--- Listed records Enclosed Below ---
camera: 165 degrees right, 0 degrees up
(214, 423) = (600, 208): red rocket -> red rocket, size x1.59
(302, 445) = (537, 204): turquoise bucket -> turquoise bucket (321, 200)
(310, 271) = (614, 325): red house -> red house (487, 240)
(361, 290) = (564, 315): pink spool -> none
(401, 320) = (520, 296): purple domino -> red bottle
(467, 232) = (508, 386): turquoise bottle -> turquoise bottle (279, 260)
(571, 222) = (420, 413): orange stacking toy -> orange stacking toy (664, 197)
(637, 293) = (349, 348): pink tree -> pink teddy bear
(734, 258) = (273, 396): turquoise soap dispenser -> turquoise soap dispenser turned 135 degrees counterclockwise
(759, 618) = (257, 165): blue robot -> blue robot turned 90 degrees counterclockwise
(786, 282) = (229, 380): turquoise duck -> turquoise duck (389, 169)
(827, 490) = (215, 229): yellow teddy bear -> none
--- End of Enclosed Listed records ---
--- Listed records Enclosed Below ---
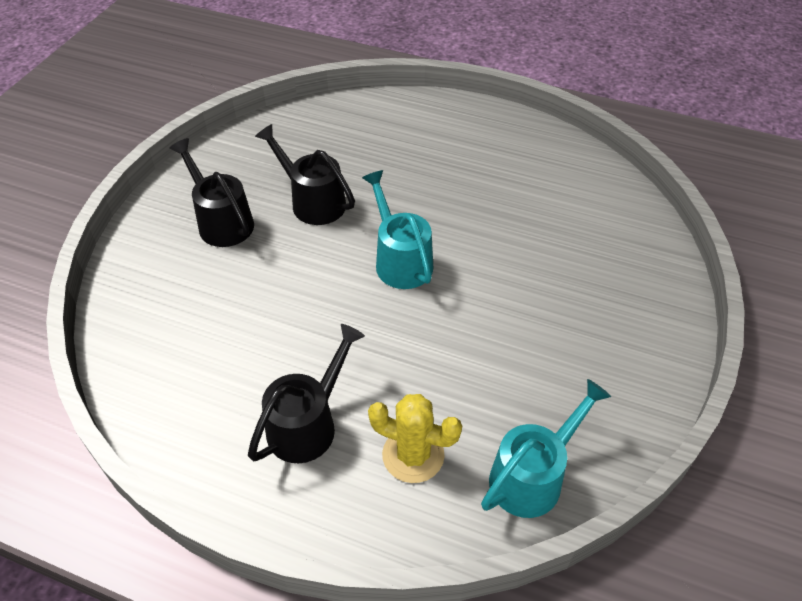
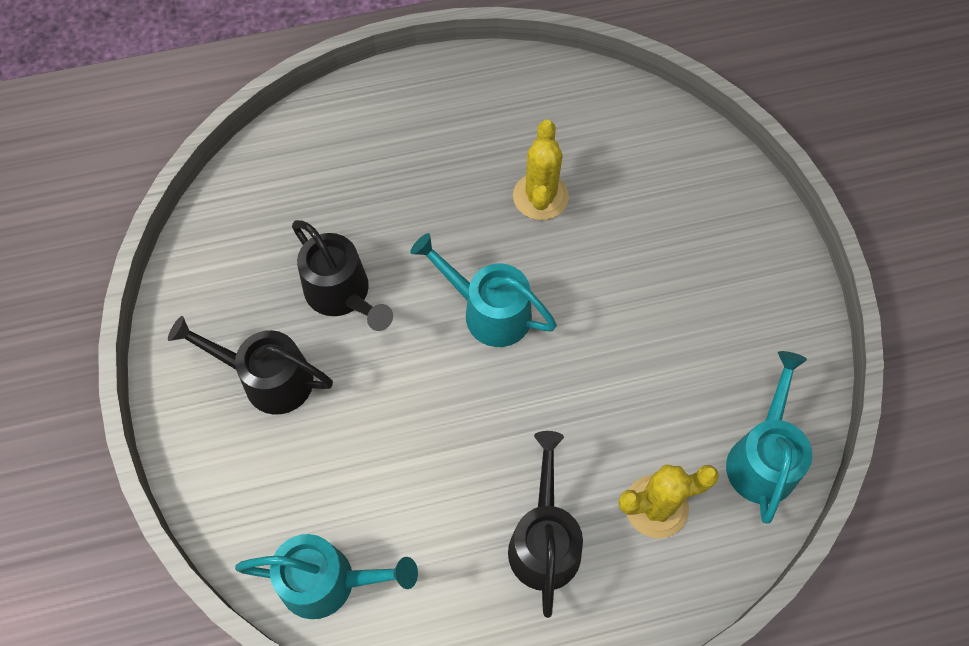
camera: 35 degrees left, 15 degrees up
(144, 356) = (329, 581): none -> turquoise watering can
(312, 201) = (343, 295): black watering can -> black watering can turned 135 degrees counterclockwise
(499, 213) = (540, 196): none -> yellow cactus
--- End of Enclosed Listed records ---
--- Listed records Enclosed Below ---
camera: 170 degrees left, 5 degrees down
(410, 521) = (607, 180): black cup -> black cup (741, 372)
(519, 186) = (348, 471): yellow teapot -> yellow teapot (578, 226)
--- End of Enclosed Listed records ---
Copy the lines above that hold the word "left".

camera: 35 degrees left, 15 degrees up
camera: 170 degrees left, 5 degrees down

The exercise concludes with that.